▼▼▼

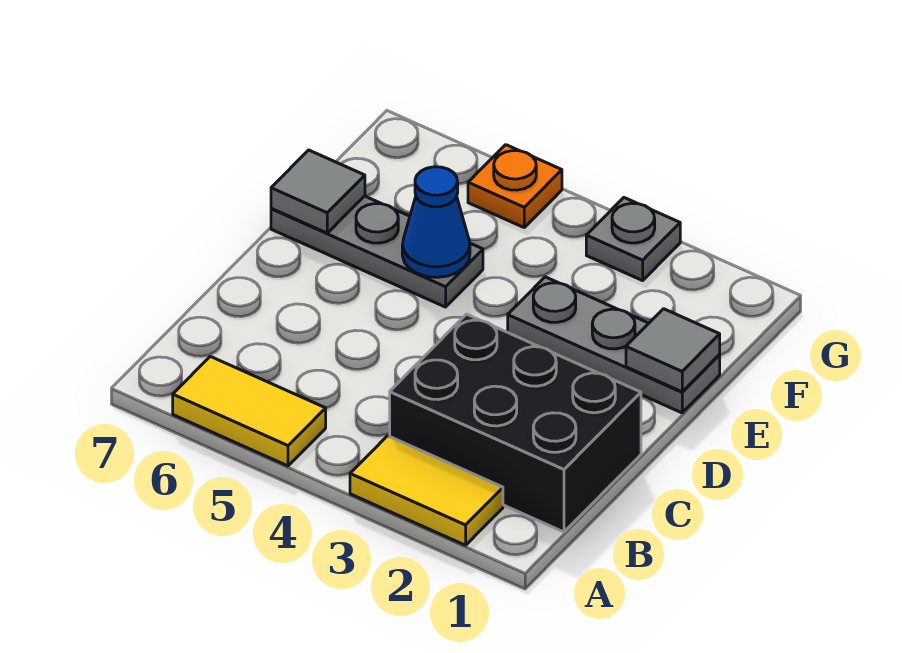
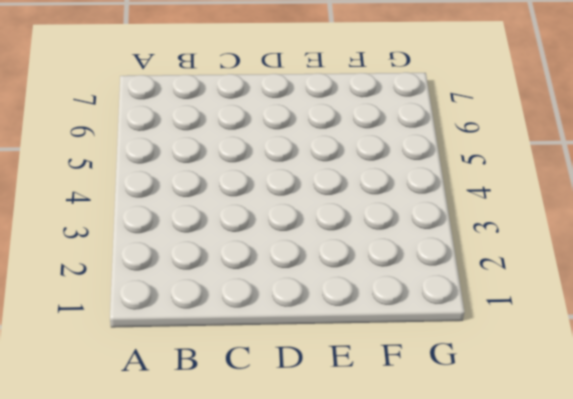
none -> yellow 1x2 tile [350,436,503,545]
none -> yellow 1x2 tile [173,356,326,466]

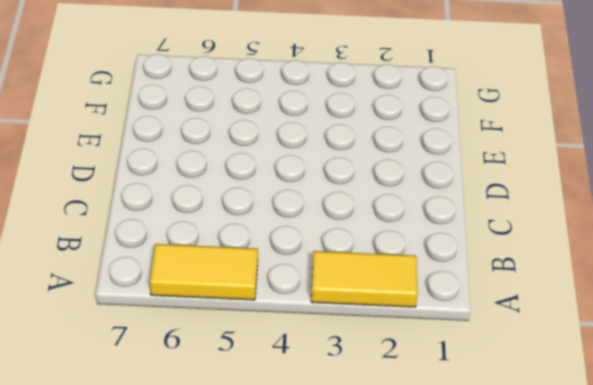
none -> black 2x3 brick [390,314,641,532]
none -> grey 1x3 plate [508,277,720,413]

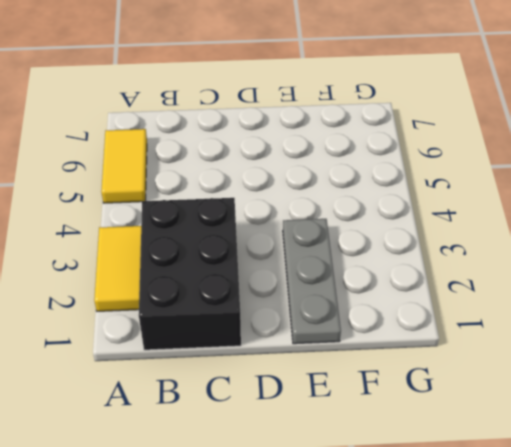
none -> grey 1x3 plate [271,196,483,307]
none -> grey 1x1 plate [586,198,680,281]

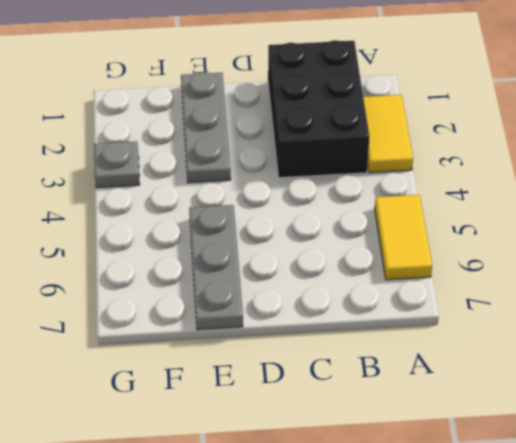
none -> orange 1x1 plate [468,145,562,227]
none -> grey 1x1 tile [626,309,720,392]

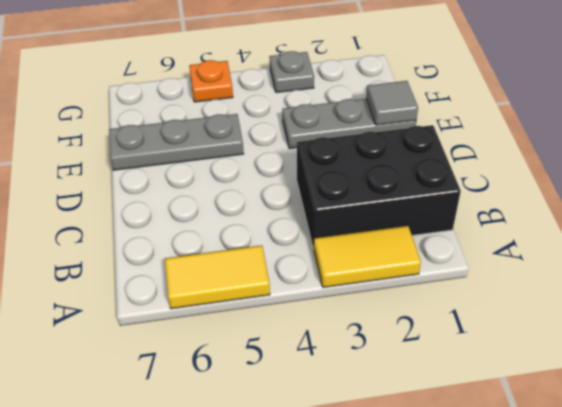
none -> blue 1x1 cone [402,167,470,277]
none -> grey 1x1 tile [271,150,365,233]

▲▲▲

__Exercise objective__
An exact copy of the data above is required, printed without its pictures.

__Expected output__
none -> yellow 1x2 tile [350,436,503,545]
none -> yellow 1x2 tile [173,356,326,466]

none -> black 2x3 brick [390,314,641,532]
none -> grey 1x3 plate [508,277,720,413]

none -> grey 1x3 plate [271,196,483,307]
none -> grey 1x1 plate [586,198,680,281]

none -> orange 1x1 plate [468,145,562,227]
none -> grey 1x1 tile [626,309,720,392]

none -> blue 1x1 cone [402,167,470,277]
none -> grey 1x1 tile [271,150,365,233]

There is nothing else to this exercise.